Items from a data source
---+---

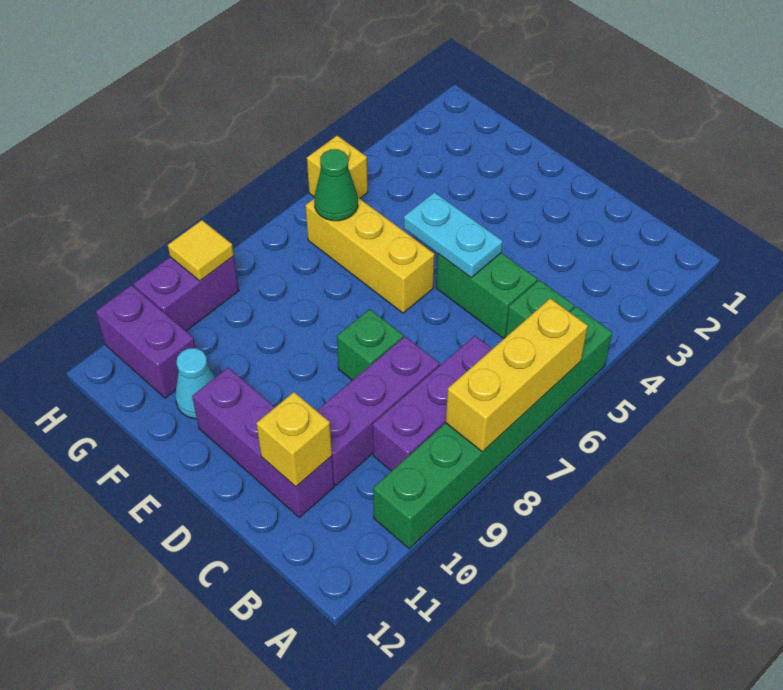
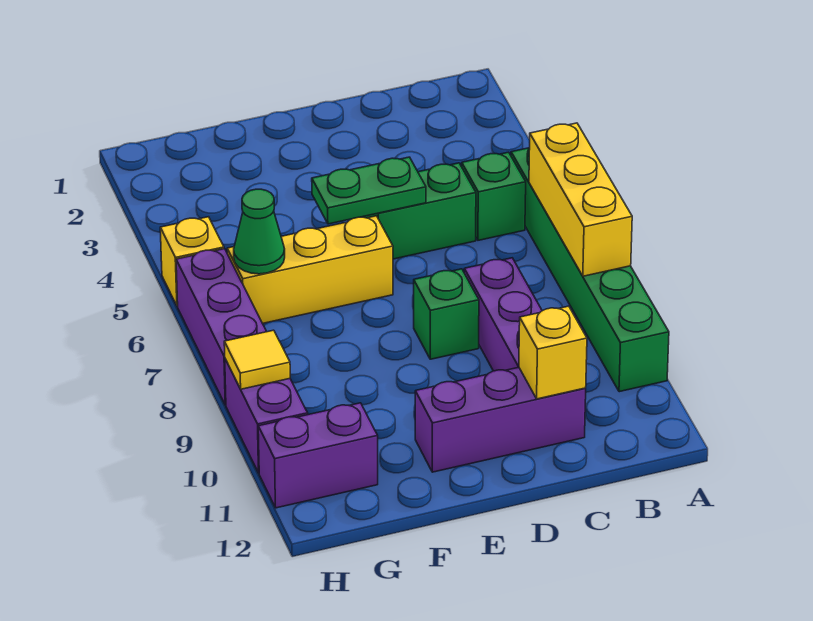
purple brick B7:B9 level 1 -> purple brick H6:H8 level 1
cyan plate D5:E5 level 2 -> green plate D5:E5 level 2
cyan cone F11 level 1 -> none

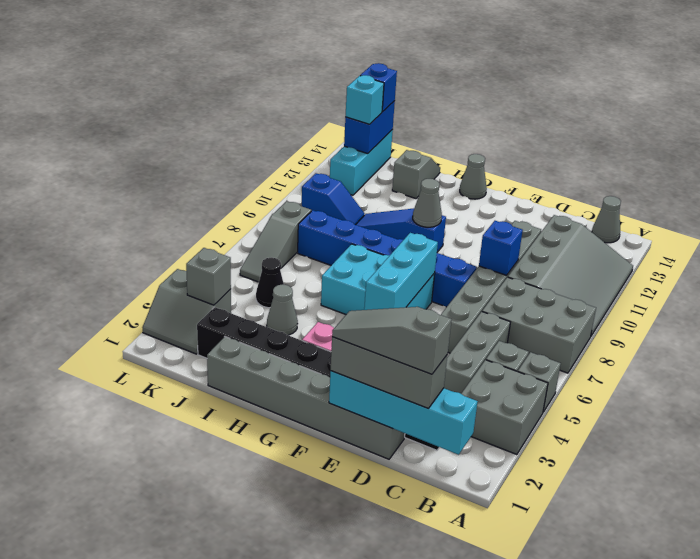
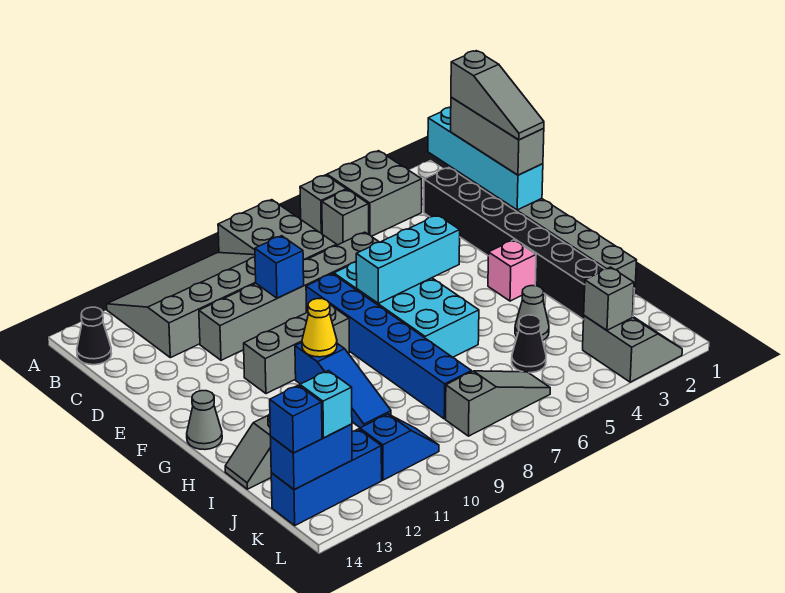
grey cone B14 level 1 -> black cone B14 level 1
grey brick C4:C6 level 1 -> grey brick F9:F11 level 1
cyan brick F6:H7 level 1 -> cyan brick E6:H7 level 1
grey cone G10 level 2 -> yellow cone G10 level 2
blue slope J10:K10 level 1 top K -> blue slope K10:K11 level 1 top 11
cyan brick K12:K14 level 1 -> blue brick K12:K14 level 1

---+---

WHAT IS NEEDED: The records above must be copied exactly, with no pictures carried over.

RESPONSE TO THE EXERCISE:
purple brick B7:B9 level 1 -> purple brick H6:H8 level 1
cyan plate D5:E5 level 2 -> green plate D5:E5 level 2
cyan cone F11 level 1 -> none

grey cone B14 level 1 -> black cone B14 level 1
grey brick C4:C6 level 1 -> grey brick F9:F11 level 1
cyan brick F6:H7 level 1 -> cyan brick E6:H7 level 1
grey cone G10 level 2 -> yellow cone G10 level 2
blue slope J10:K10 level 1 top K -> blue slope K10:K11 level 1 top 11
cyan brick K12:K14 level 1 -> blue brick K12:K14 level 1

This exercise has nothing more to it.